Data for this task:
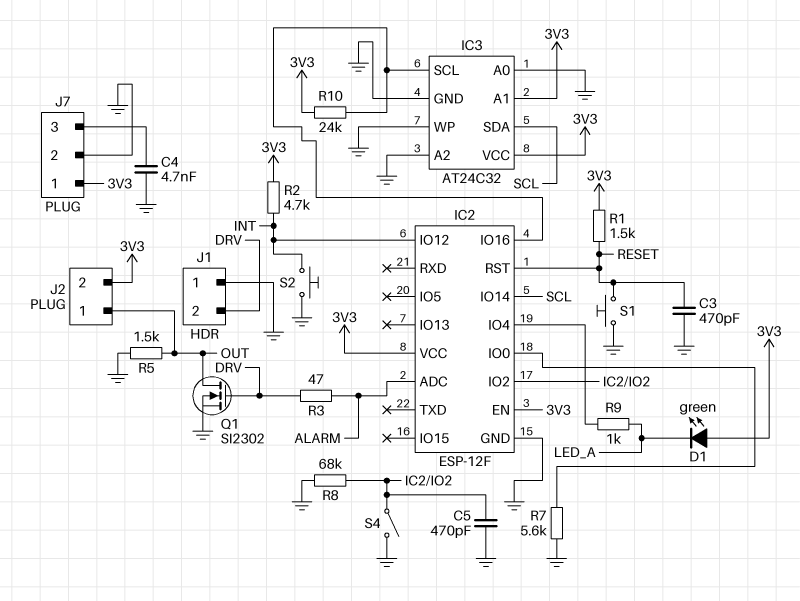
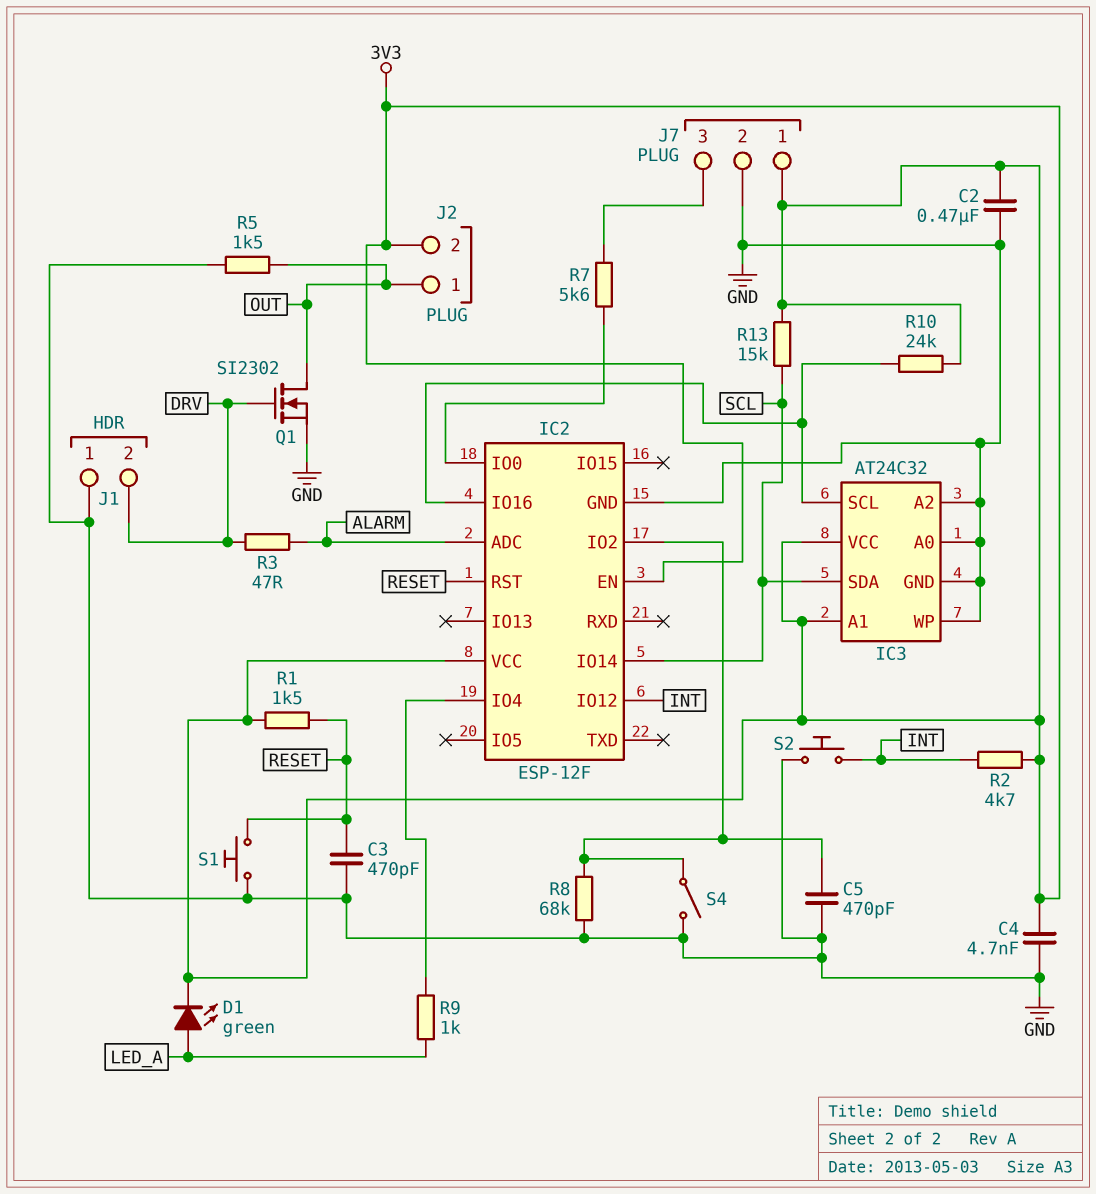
C2: none -> 470nF (3V3, GND)
C4: 4.7nF (GND, J7/3) -> 4.7nF (3V3, GND)
D1: LED green (A 3V3, K LED_A) -> LED green (A LED_A, K 3V3)
R7: 5.6k (GND, IC2/IO0) -> 5.6k (IC2/IO0, J7/3)
R13: none -> 15k (3V3, SCL)

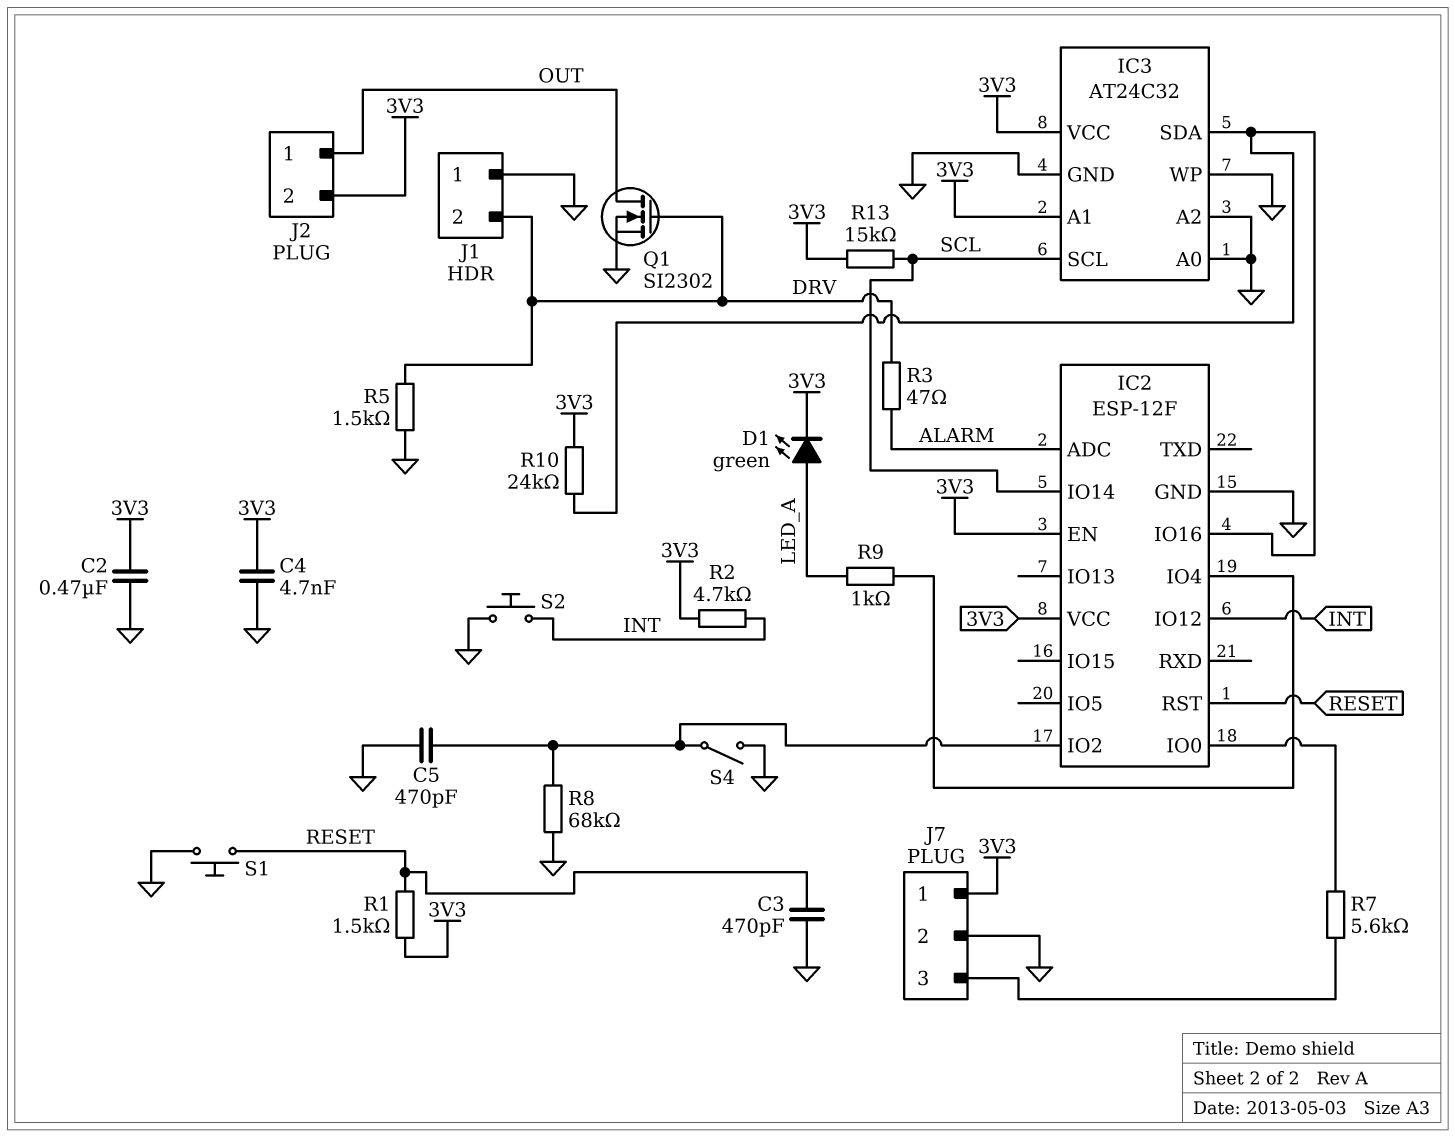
IC3 pin SCL: IC2/IO16 -> SCL
IC3 pin SDA: SCL -> IC2/IO16
R5: 1.5k (GND, OUT) -> 1.5k (DRV, GND)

Directions for this task: What's needed is every record restated exactly, pictures excluded.

Result of the task:
C2: none -> 470nF (3V3, GND)
C4: 4.7nF (GND, J7/3) -> 4.7nF (3V3, GND)
D1: LED green (A 3V3, K LED_A) -> LED green (A LED_A, K 3V3)
R7: 5.6k (GND, IC2/IO0) -> 5.6k (IC2/IO0, J7/3)
R13: none -> 15k (3V3, SCL)

IC3 pin SCL: IC2/IO16 -> SCL
IC3 pin SDA: SCL -> IC2/IO16
R5: 1.5k (GND, OUT) -> 1.5k (DRV, GND)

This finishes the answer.